**The problem:**
What you return should be exactly the lines from the one containing "(85, 215) = (157, 610): none" down to the final line of the listing, with nothing else.

======== Data segment ========

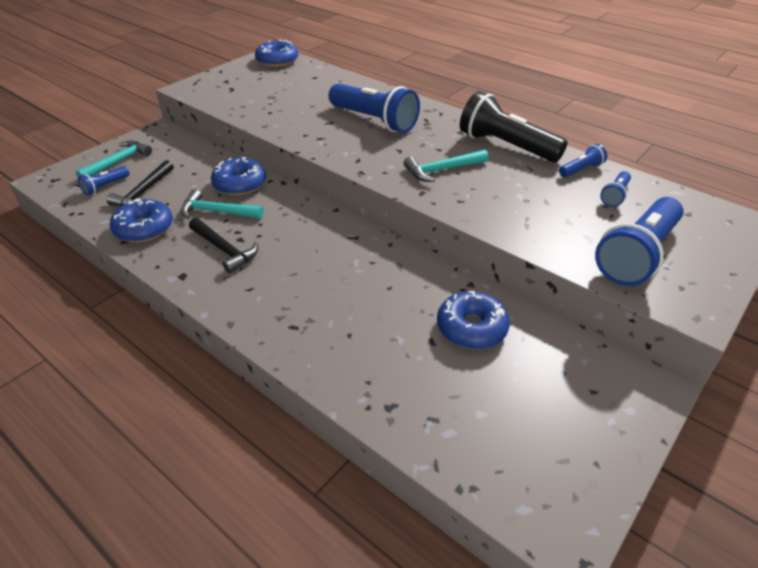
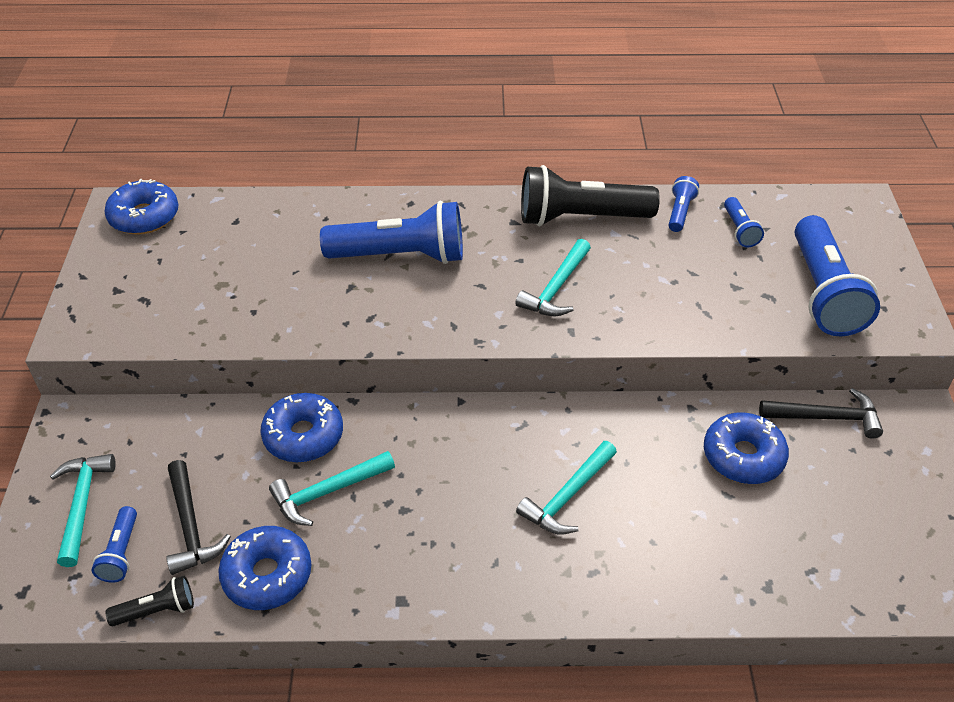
camera: 40 degrees left, 5 degrees up
(85, 215) = (157, 610): none -> black flashlight
(224, 250) = (405, 535): black hammer -> black hammer (826, 417)
(331, 283) = (567, 496): none -> turquoise hammer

========

**Response to the task:**
(85, 215) = (157, 610): none -> black flashlight
(224, 250) = (405, 535): black hammer -> black hammer (826, 417)
(331, 283) = (567, 496): none -> turquoise hammer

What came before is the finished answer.